Given request: Return each line of the records that contains the string "tuplet", taking case into account.

Material supplied:
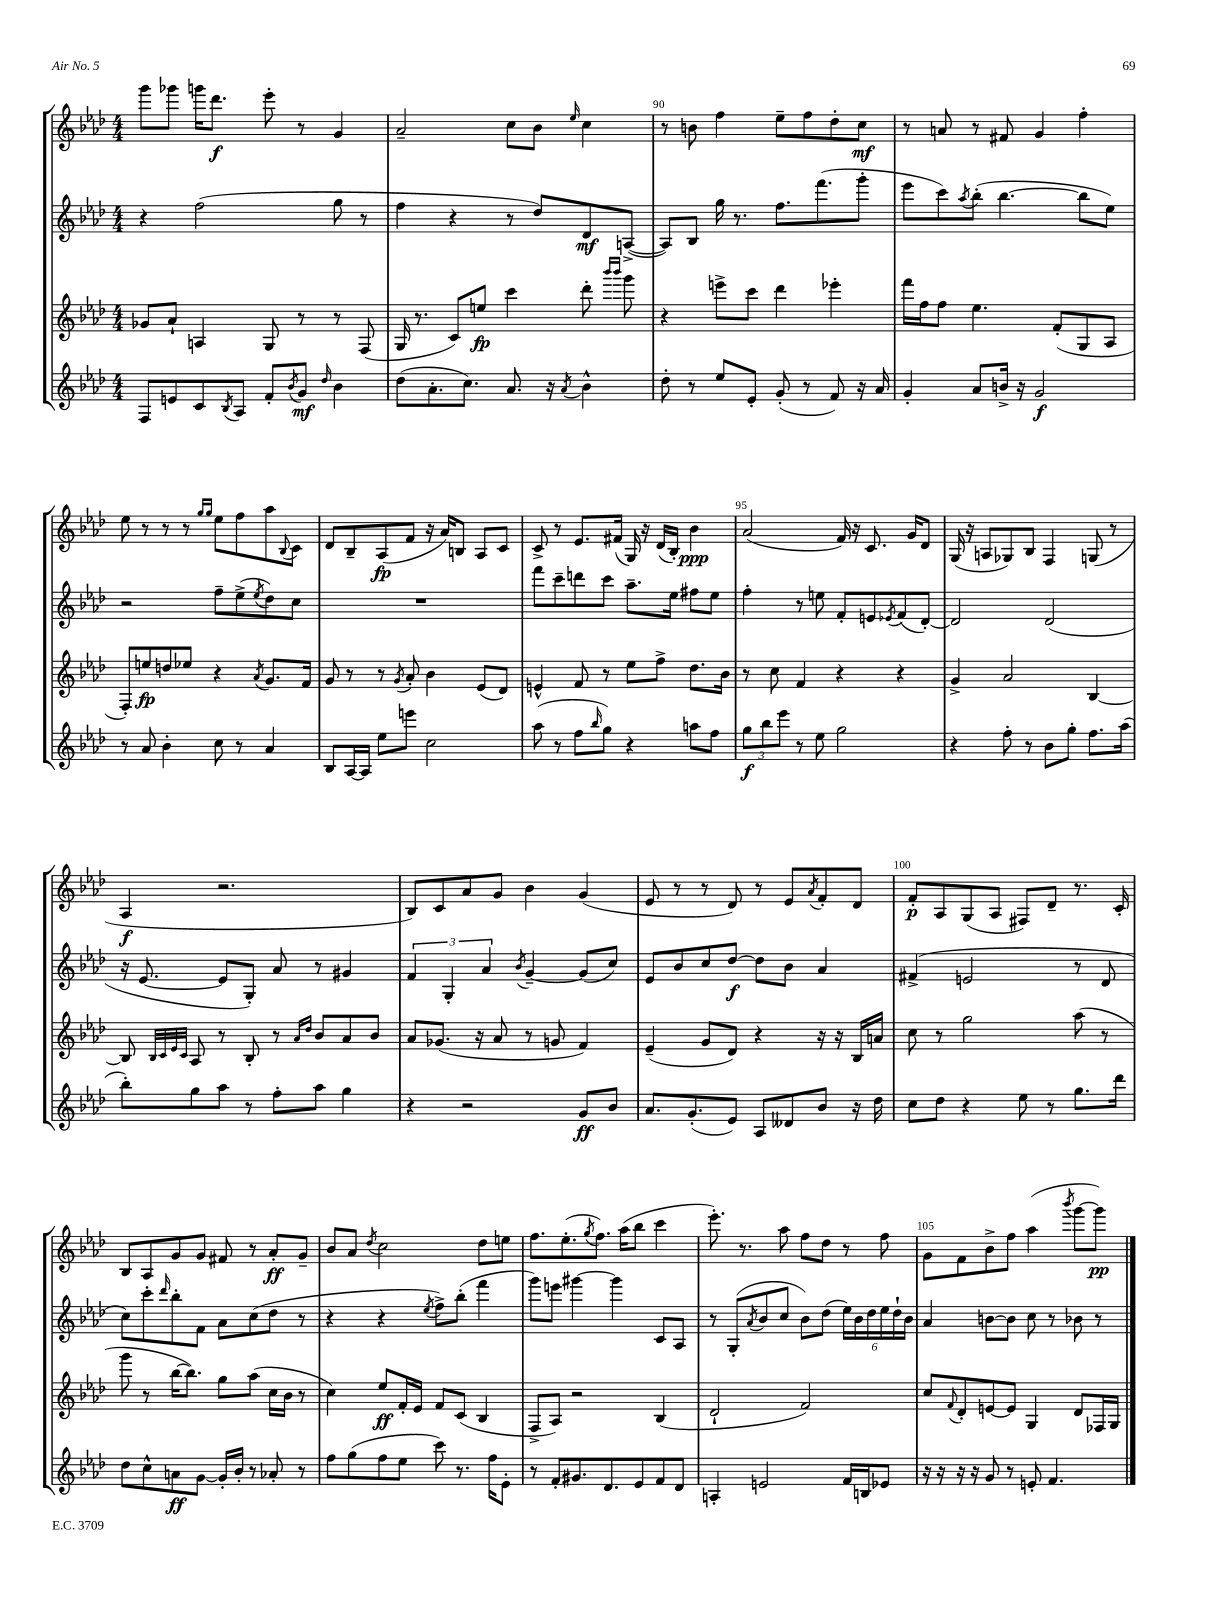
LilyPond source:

<<
\new StaffGroup <<
\new Staff = "s0" {
    \clef treble \key aes \major \numericTimeSignature \time 4/4
    g'''8 ges'''8 g'''16 des'''8.\f ees'''8-. r8 g'4 |
    aes'2-- c''8 bes'8 \grace { ees''16 } c''4 |
    r8 b'8 f''4 ees''8-- f''8 des''8-. c''8\mf |
    r8 a'8 r8 fis'8 g'4 f''4-. |
    ees''8 r8 r8 r8 \grace { g''16 g''16 } ees''8 f''8 aes''8 \appoggiatura { bes8 } c'8 |
    des'8 bes8-- aes8\fp( f'8 r16 aes'16) b8 aes8 c'8 |
    c'8-> r8 ees'8. fis'16( g16) r16 des'16( bes16-.) bes'4\ppp |
    aes'2( f'16) r16 c'8. g'16 des'8 |
    g16( r16 a8 ges8) bes8 f4 g8( r8 |
    aes4\f r2. |
    bes8) c'8 aes'8 g'8 bes'4 g'4( |
    ees'8 r8 r8 des'8) r8 ees'8 \acciaccatura { aes'8 } f'8-. des'8 |
    f'8-.\p aes8 g8( aes8 fis8) des'8-- r8. c'16-. |
    bes8 aes8 g'8 g'8 fis'8 r8 aes'8-.\ff g'8-- |
    bes'8 aes'8 \acciaccatura { des''8 } c''2 des''8 e''8 |
    f''8. ees''8.-.( \acciaccatura { g''8 } f''8.) aes''16( bes''8 c'''4 |
    ees'''8.-.) r8. aes''8 f''8 des''8 r8 f''8 |
    g'8 f'8 bes'8-> f''8 aes''4( \acciaccatura { bes'''8 } g'''8~ g'''8\pp) \bar "|." |
}
\new Staff = "s1" {
    \clef treble \key aes \major \numericTimeSignature \time 4/4
    r4 f''2( g''8 r8 |
    f''4 r4 r8 des''8) des'8\mf a8~->( |
    a8) bes8 g''16 r8. f''8. f'''8.( g'''8-. |
    ees'''8 c'''8) \acciaccatura { aes''8 } bes''8-.( bes''4.~ bes''8 ees''8) |
    r2 f''8-- ees''8->( \acciaccatura { ees''8 } des''8) c''8 |
    R1 |
    f'''8 c'''8-- d'''8 c'''8 aes''8.-- ees''16 fis''8 ees''8 |
    f''4-. r8 e''8 f'8-. e'8 \acciaccatura { ees'8 } f'8( des'8~-.) |
    des'2 des'2( |
    r16 ees'8.~ ees'8 g8-.) aes'8 r8 gis'4 |
    \tuplet 3/2 { f'4 g4-. aes'4 } \acciaccatura { bes'8 } g'4~-- g'8( c''8) |
    ees'8 bes'8 c''8 des''8~\f des''8 bes'8 aes'4 |
    fis'4->( e'2 r8 des'8 |
    c''8) c'''8-. \grace { des'''16 } bes''8-. f'8 aes'8 c''8( des''8 r8 |
    r4 r4 \acciaccatura { ees''8 } f''8->) bes''8-.( f'''4 |
    g'''8) e'''8 gis'''4~ gis'''4 c'8 aes8 |
    r8 g8-.( \acciaccatura { aes'8 } bes'8 c''8 bes'8) des''8( \tuplet 6/4 { ees''16) bes'16 des''16 ees''16 des''16-! bes'16 } |
    aes'4 b'8~ b'8 c''8 r8 bes'8 r8 \bar "|." |
}
\new Staff = "s2" {
    \clef treble \key aes \major \numericTimeSignature \time 4/4
    ges'8 aes'8-! a4 g8 r8 r8 f8( |
    g16 r8. c'8) e''8\fp c'''4 des'''8-. \grace { bes'''16 bes'''16 } g'''8 |
    r4 e'''8-> c'''8 des'''4 ees'''4-. |
    f'''16 f''16 f''8 ees''4. f'8-.( g8 aes8 |
    f8-.) e''8\fp d''8 ees''8 r4 \acciaccatura { aes'8 } g'8. f'16 |
    g'8 r8 r8 \acciaccatura { g'8 } aes'8-. bes'4 ees'8( des'8) |
    e'4-^ f'8 r8 ees''8 f''8-> des''8. bes'16 |
    r8 c''8 f'4 r4 r4 |
    g'4-> aes'2 bes4~ |
    bes8 \grace { bes32 c'32 ees'32 c'32 } aes8 r8 bes8-. r8 \grace { aes'16 des''16 } bes'8 aes'8 bes'8 |
    aes'8 ges'8.( r16 aes'8 r8 g'8 f'4) |
    ees'4--( g'8 des'8) r4 r16 r16 bes16 a'16 |
    c''8 r8 g''2 aes''8( r8 |
    g'''8 r8 bes''16~ bes''8.) g''8 aes''8( c''16 bes'16 r8 |
    c''4) ees''8\ff f'16-. ees'16 f'8 c'8( bes4 |
    f8-> aes8) r2 bes4( |
    des'2-! f'2) |
    c''8 \appoggiatura { f'8 } des'8-. e'8~ e'8 g4 des'8 fes16 g16 \bar "|." |
}
\new Staff = "s3" {
    \clef treble \key aes \major \numericTimeSignature \time 4/4
    f8 e'8 c'8 \acciaccatura { bes8 } aes8 f'8-. \acciaccatura { bes'8 } g'8\mf \grace { des''16 } bes'4 |
    des''8( aes'8.-. c''8.) aes'8. r16 \acciaccatura { aes'8 } bes'4-^ |
    des''8-. r8 ees''8 ees'8-. g'8-.( r8 f'8) r16 aes'16 |
    g'4-. aes'8 b'16-> r16 g'2\f |
    r8 aes'8 bes'4-. c''8 r8 aes'4 |
    bes8 aes16~ aes16 ees''8 e'''8 c''2 |
    aes''8( r8 f''8 \grace { bes''16 } g''8) r4 a''8 f''8 |
    \tuplet 3/2 { g''8\f bes''8 ees'''8 } r8 ees''8 g''2 |
    r4 f''8-. r8 bes'8 g''8-. f''8. aes''16( |
    bes''8-.) g''8 aes''8 r8 f''8-. aes''8 g''4 |
    r4 r2 g'8\ff bes'8 |
    aes'8. g'8.-.( ees'8) aes8 deses'8 bes'8 r16 des''16 |
    c''8 des''8 r4 ees''8 r8 g''8. des'''16 |
    des''8 c''8-^ a'8\ff g'8~ g'16-. bes'16-. r8 aes'8-. r8 |
    f''8 g''8( f''8 ees''8 c'''8) r8. f''16 ees'8-. |
    r8 f'8-. gis'8. des'8. ees'8 f'8 des'8 |
    a4-. e'2 f'16 b16 ees'8 |
    r16 r16 r16 r16 g'8 r8 e'8-. f'4. \bar "|." |
}
>>
>>
\layout { \context { \Score currentBarNumber = #88 \override BarNumber.break-visibility = ##(#f #t #t) barNumberVisibility = #(every-nth-bar-number-visible 5) } }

Result of this exercise:
    \tuplet 3/2 { f'4 g4-. aes'4 } \acciaccatura { bes'8 } g'4~-- g'8( c''8) |
    r8 g8-.( \acciaccatura { aes'8 } bes'8 c''8 bes'8) des''8( \tuplet 6/4 { ees''16) bes'16 des''16 ees''16 des''16-! bes'16 } |
    \tuplet 3/2 { g''8\f bes''8 ees'''8 } r8 ees''8 g''2 |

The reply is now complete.